▶ _What you are asked to do_
Give every line of the data again, unchanged, but with no pictures.

▶ _Data records_
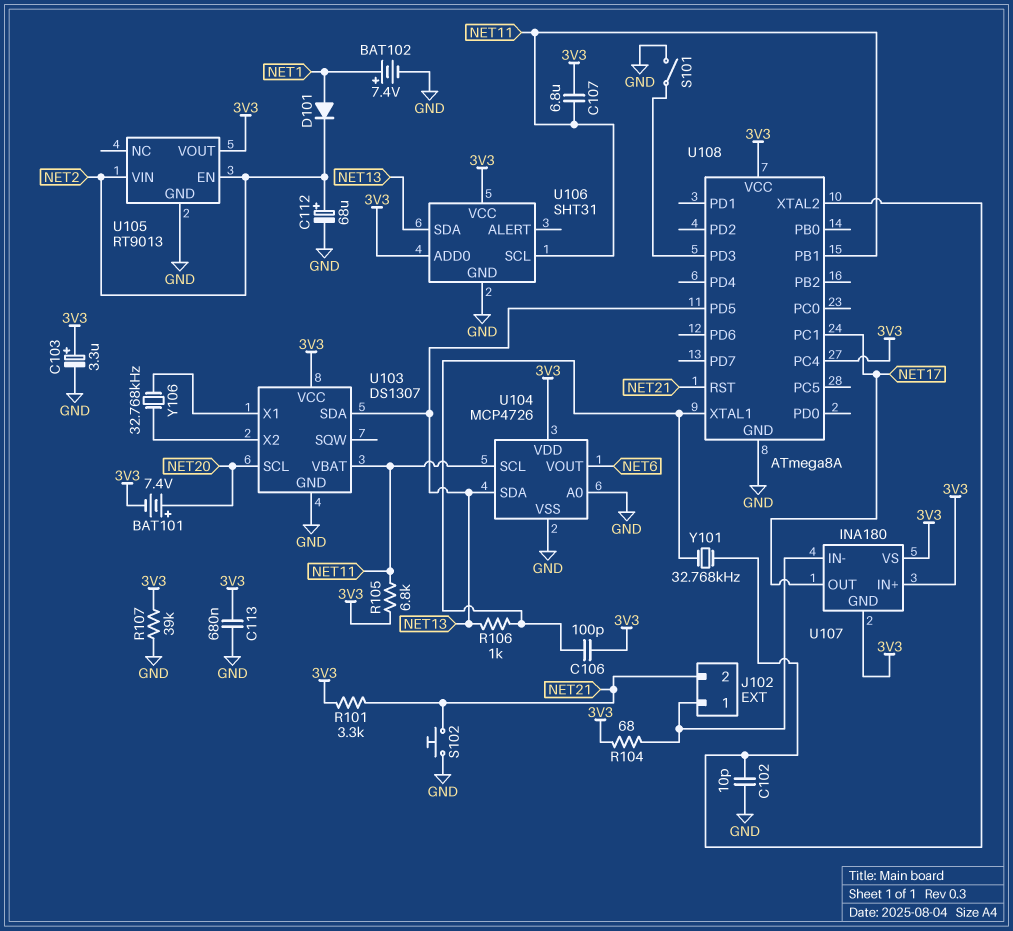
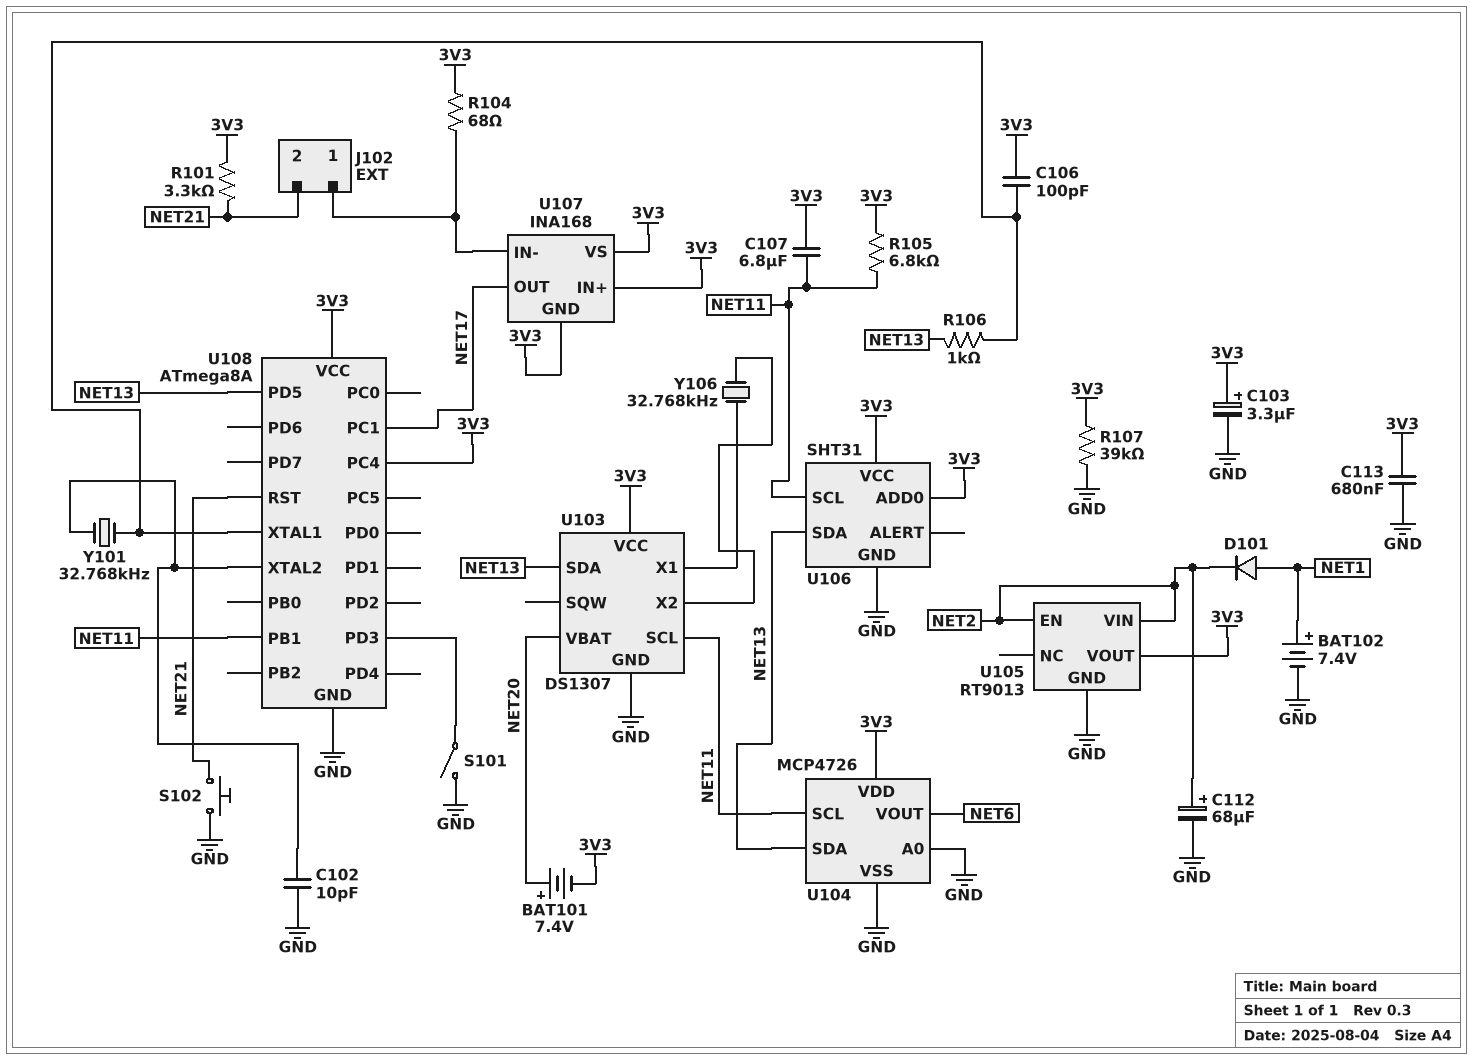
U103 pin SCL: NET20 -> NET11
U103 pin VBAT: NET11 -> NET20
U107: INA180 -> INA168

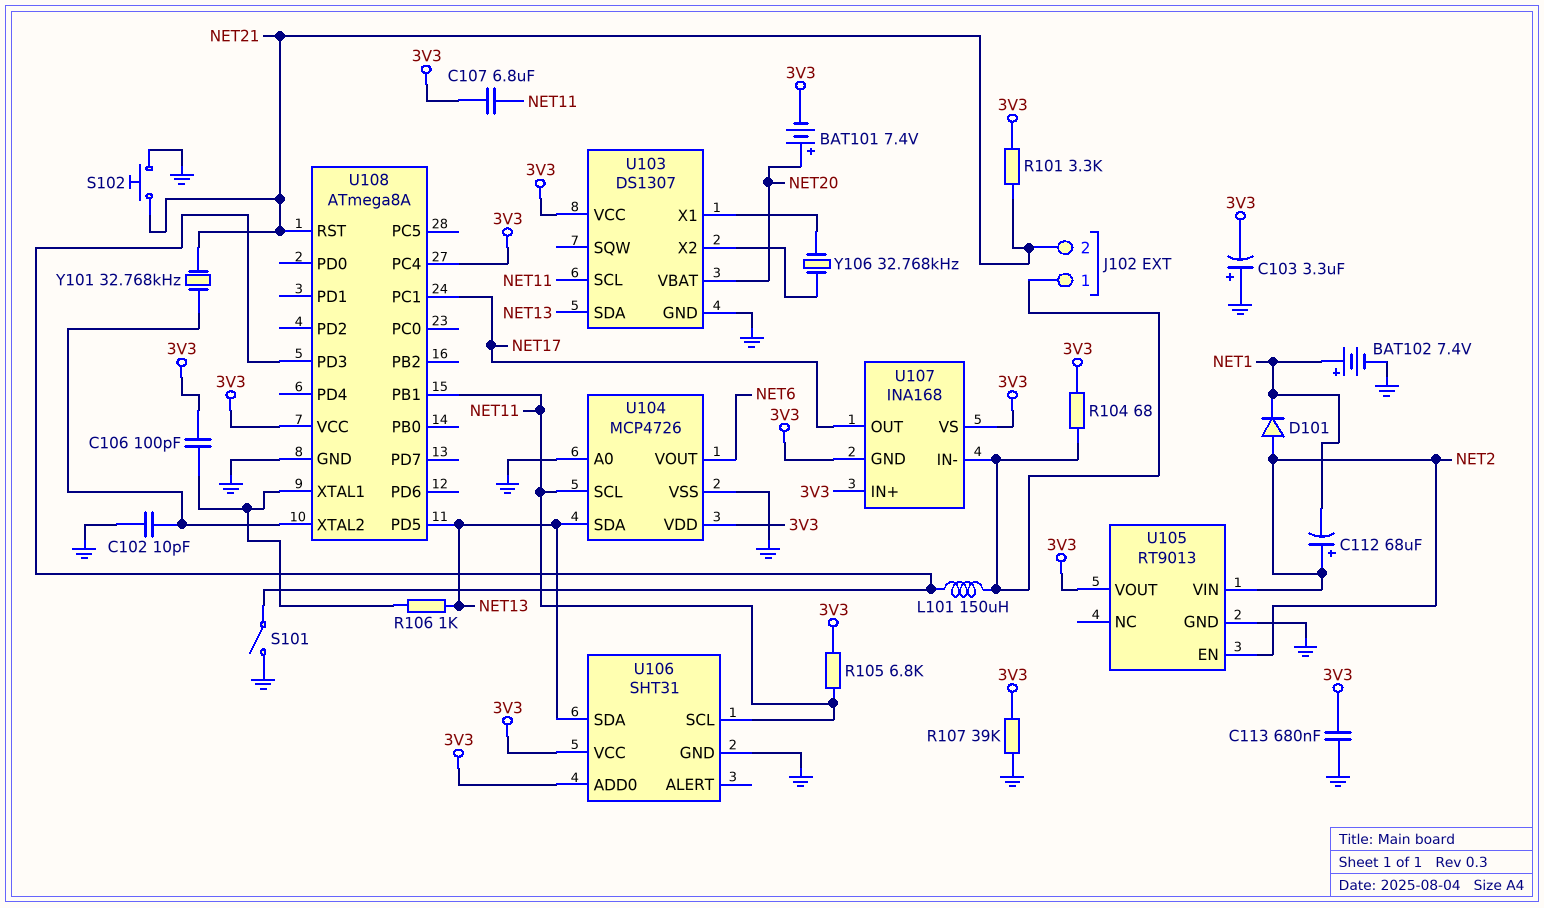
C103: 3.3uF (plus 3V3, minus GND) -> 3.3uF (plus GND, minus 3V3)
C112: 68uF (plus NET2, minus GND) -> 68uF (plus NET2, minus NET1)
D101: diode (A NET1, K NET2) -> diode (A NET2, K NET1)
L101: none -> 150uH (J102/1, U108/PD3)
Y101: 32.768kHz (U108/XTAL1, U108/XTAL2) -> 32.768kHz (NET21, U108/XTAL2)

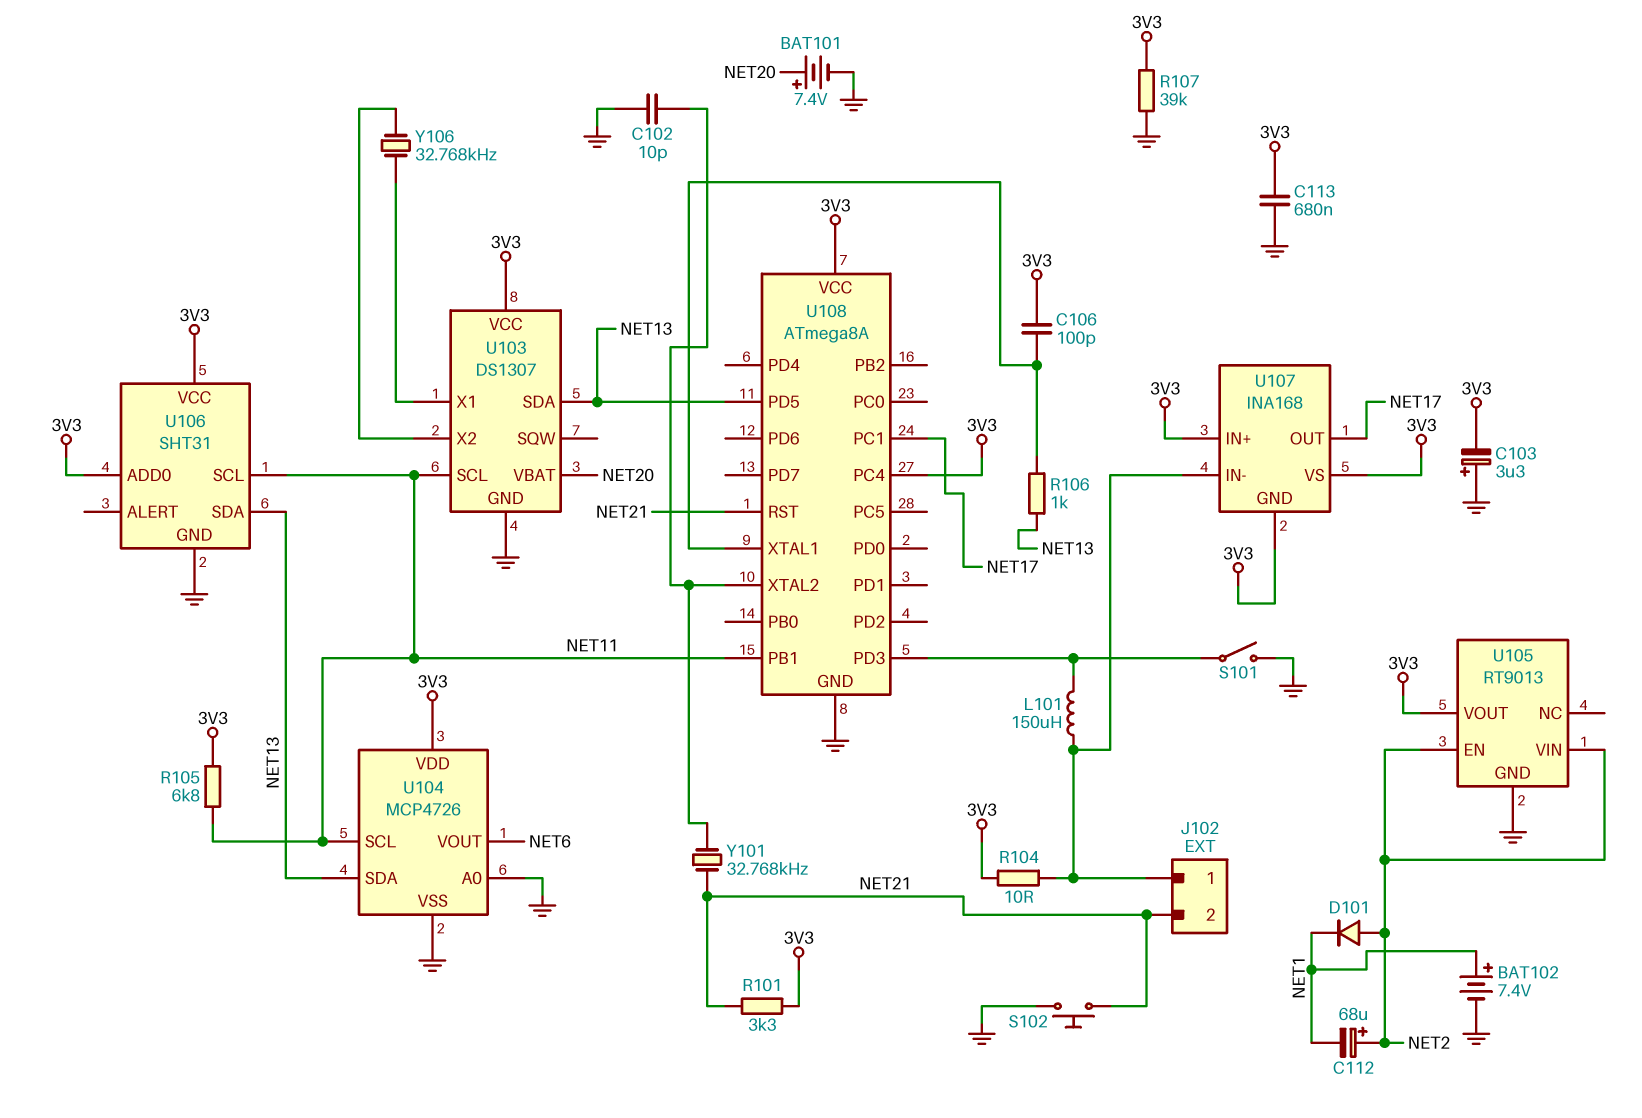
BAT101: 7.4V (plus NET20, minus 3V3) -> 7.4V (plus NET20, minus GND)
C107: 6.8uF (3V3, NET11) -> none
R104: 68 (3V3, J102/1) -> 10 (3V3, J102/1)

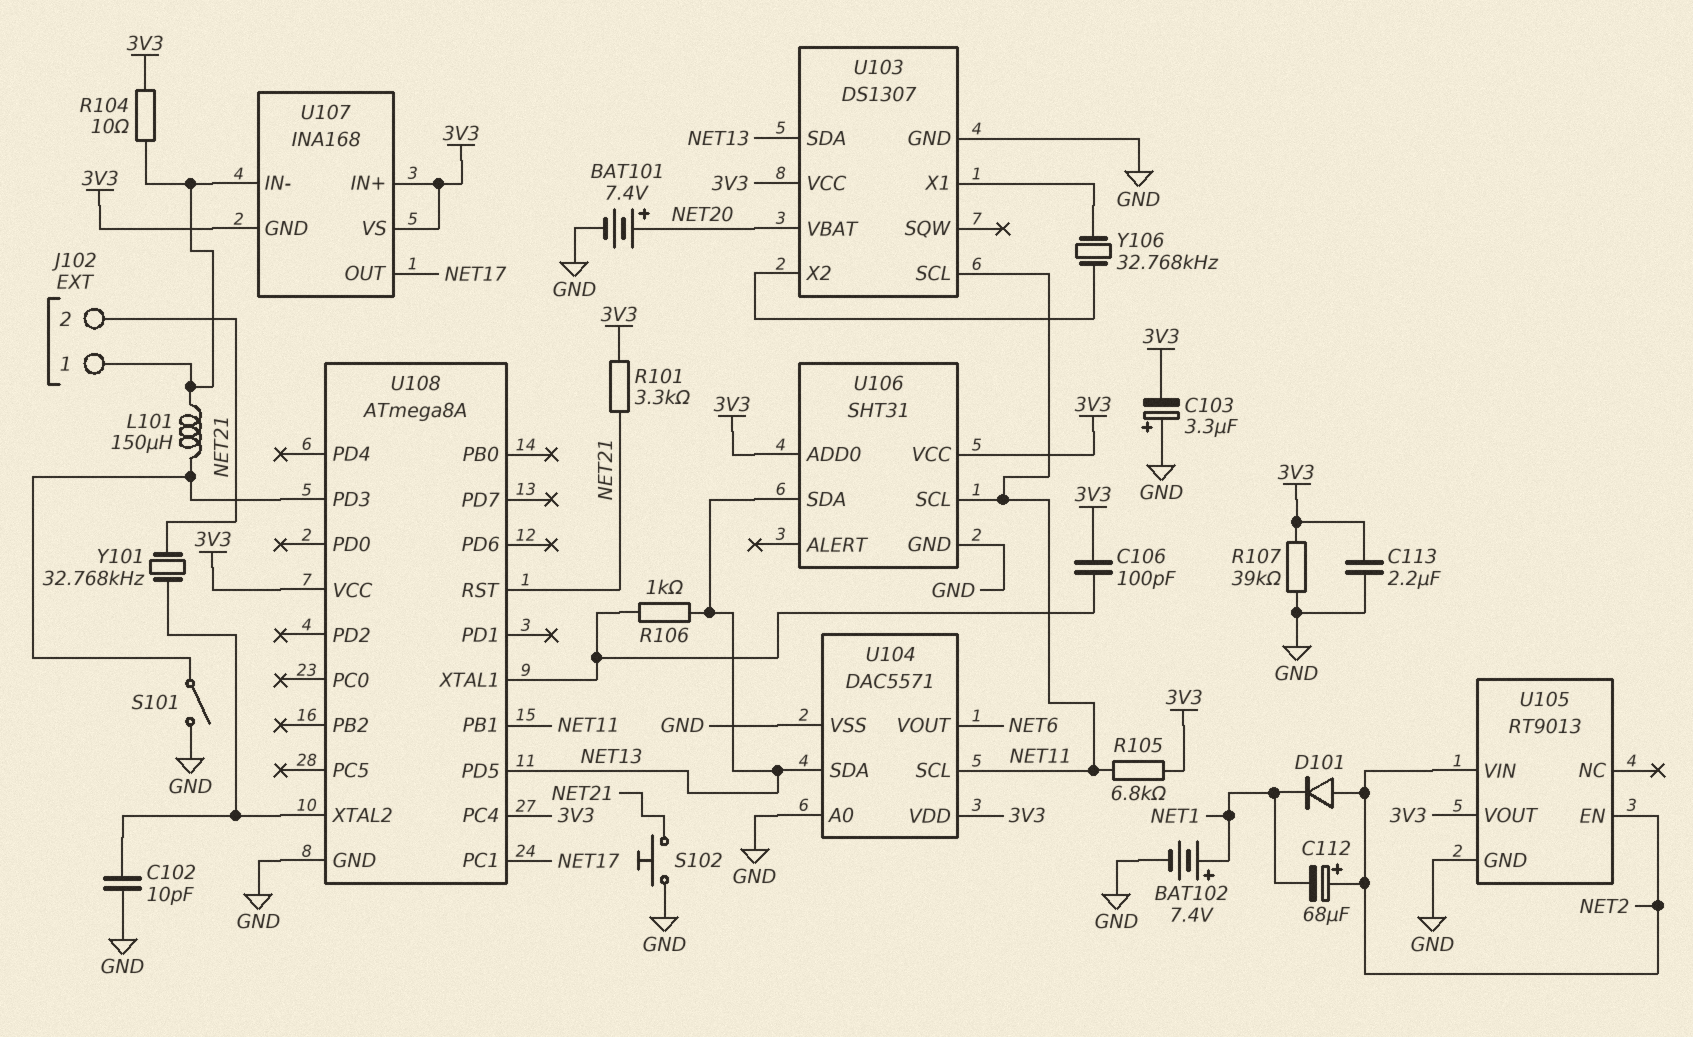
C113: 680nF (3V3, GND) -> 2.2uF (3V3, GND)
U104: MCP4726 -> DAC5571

▶ _Answer area_
U103 pin SCL: NET20 -> NET11
U103 pin VBAT: NET11 -> NET20
U107: INA180 -> INA168

C103: 3.3uF (plus 3V3, minus GND) -> 3.3uF (plus GND, minus 3V3)
C112: 68uF (plus NET2, minus GND) -> 68uF (plus NET2, minus NET1)
D101: diode (A NET1, K NET2) -> diode (A NET2, K NET1)
L101: none -> 150uH (J102/1, U108/PD3)
Y101: 32.768kHz (U108/XTAL1, U108/XTAL2) -> 32.768kHz (NET21, U108/XTAL2)

BAT101: 7.4V (plus NET20, minus 3V3) -> 7.4V (plus NET20, minus GND)
C107: 6.8uF (3V3, NET11) -> none
R104: 68 (3V3, J102/1) -> 10 (3V3, J102/1)

C113: 680nF (3V3, GND) -> 2.2uF (3V3, GND)
U104: MCP4726 -> DAC5571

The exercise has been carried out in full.